All of the data below should be printed again exactly, pictures excluded.
**** ENTRIES SUPPLIED
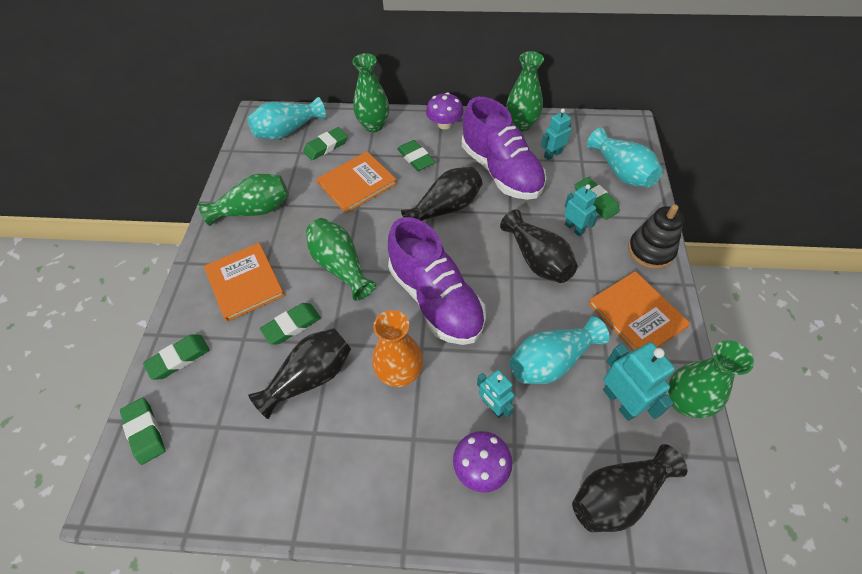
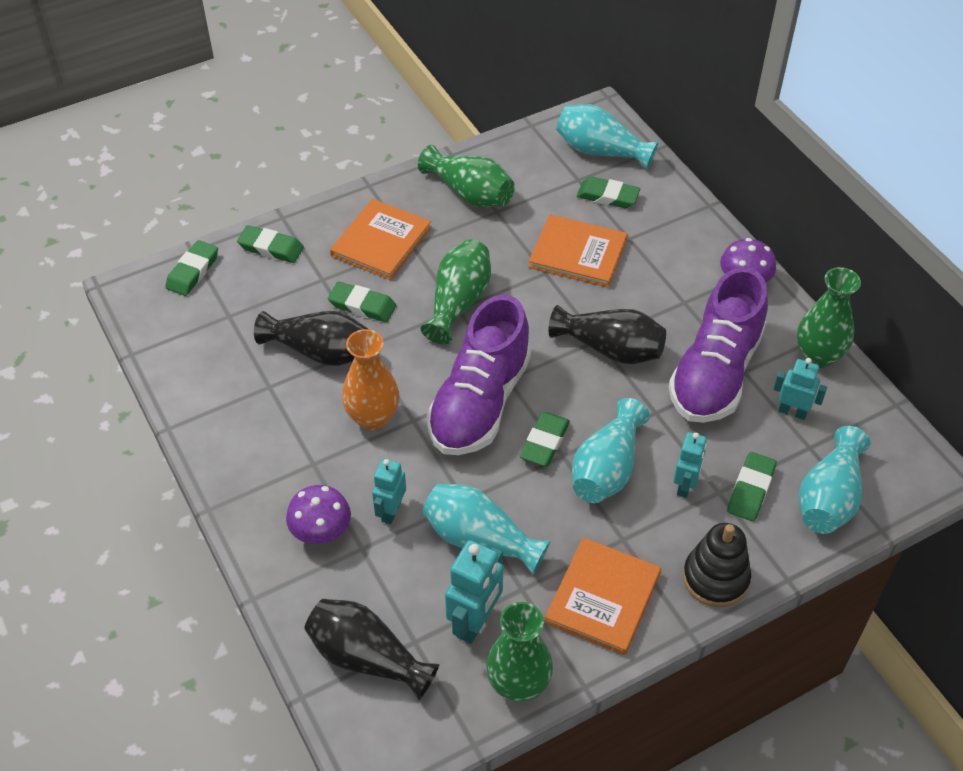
camera: 55 degrees right, 5 degrees down
(374, 125) = (679, 218): green vase -> none
(416, 158) = (663, 283): green eraser -> green eraser (544, 442)
(537, 259) = (607, 469): black vase -> turquoise vase

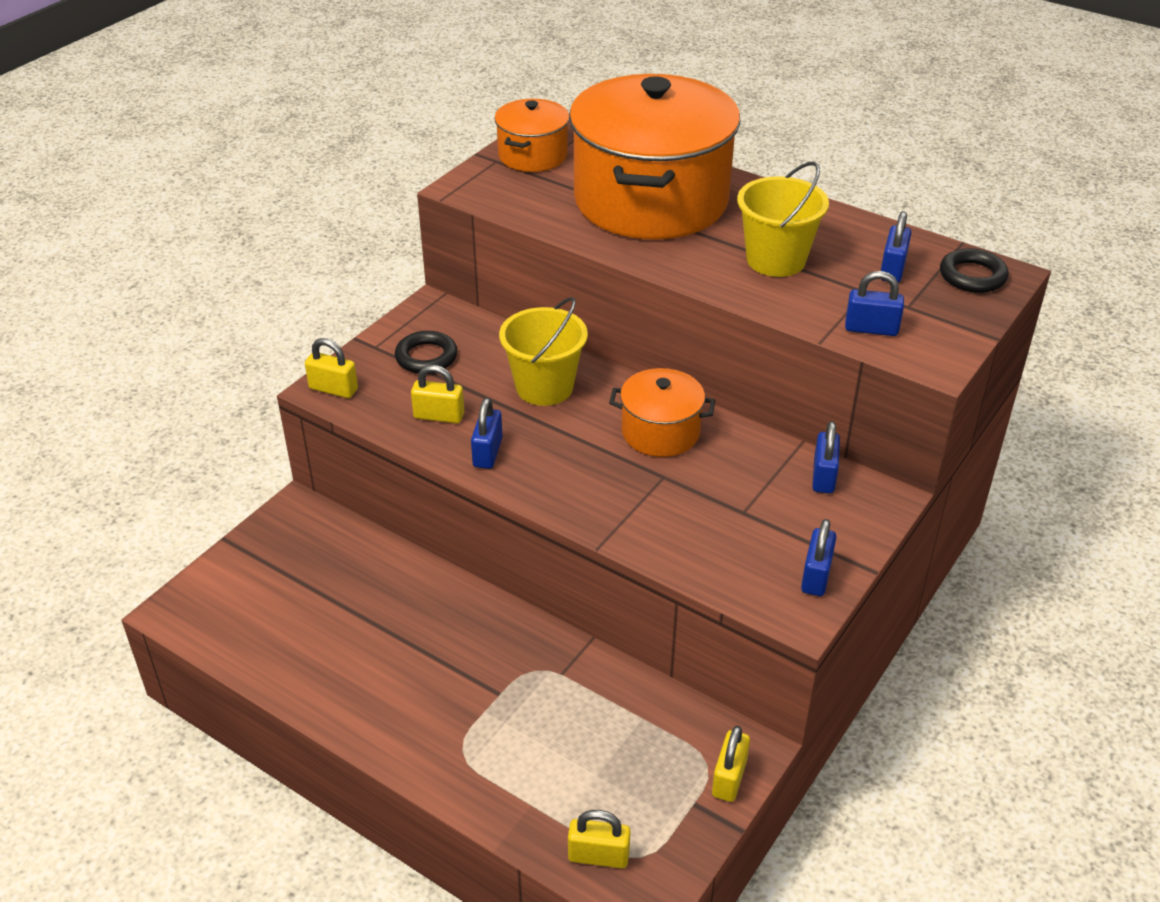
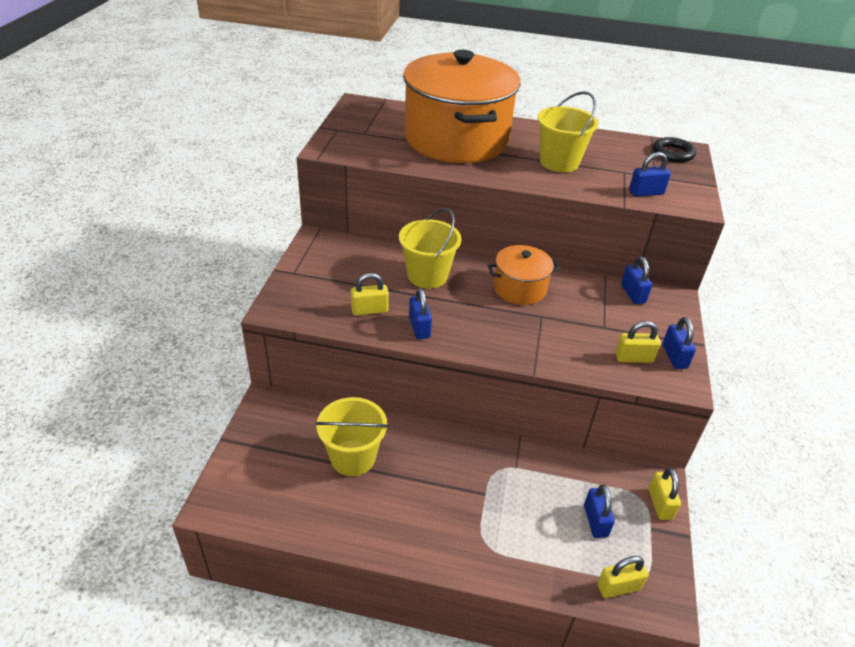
camera: 25 degrees left, 0 degrees up
(333, 389) = (282, 308): yellow padlock -> yellow padlock (634, 358)
(362, 602) = (353, 457): none -> yellow bucket
(426, 357) = (334, 272): black ring -> none
(533, 155) = (359, 123): orange pot -> none
(892, 270) = (628, 157): blue padlock -> blue padlock (595, 521)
********
- EXERCISE RESPONSE -
camera: 55 degrees right, 5 degrees down
(374, 125) = (679, 218): green vase -> none
(416, 158) = (663, 283): green eraser -> green eraser (544, 442)
(537, 259) = (607, 469): black vase -> turquoise vase

camera: 25 degrees left, 0 degrees up
(333, 389) = (282, 308): yellow padlock -> yellow padlock (634, 358)
(362, 602) = (353, 457): none -> yellow bucket
(426, 357) = (334, 272): black ring -> none
(533, 155) = (359, 123): orange pot -> none
(892, 270) = (628, 157): blue padlock -> blue padlock (595, 521)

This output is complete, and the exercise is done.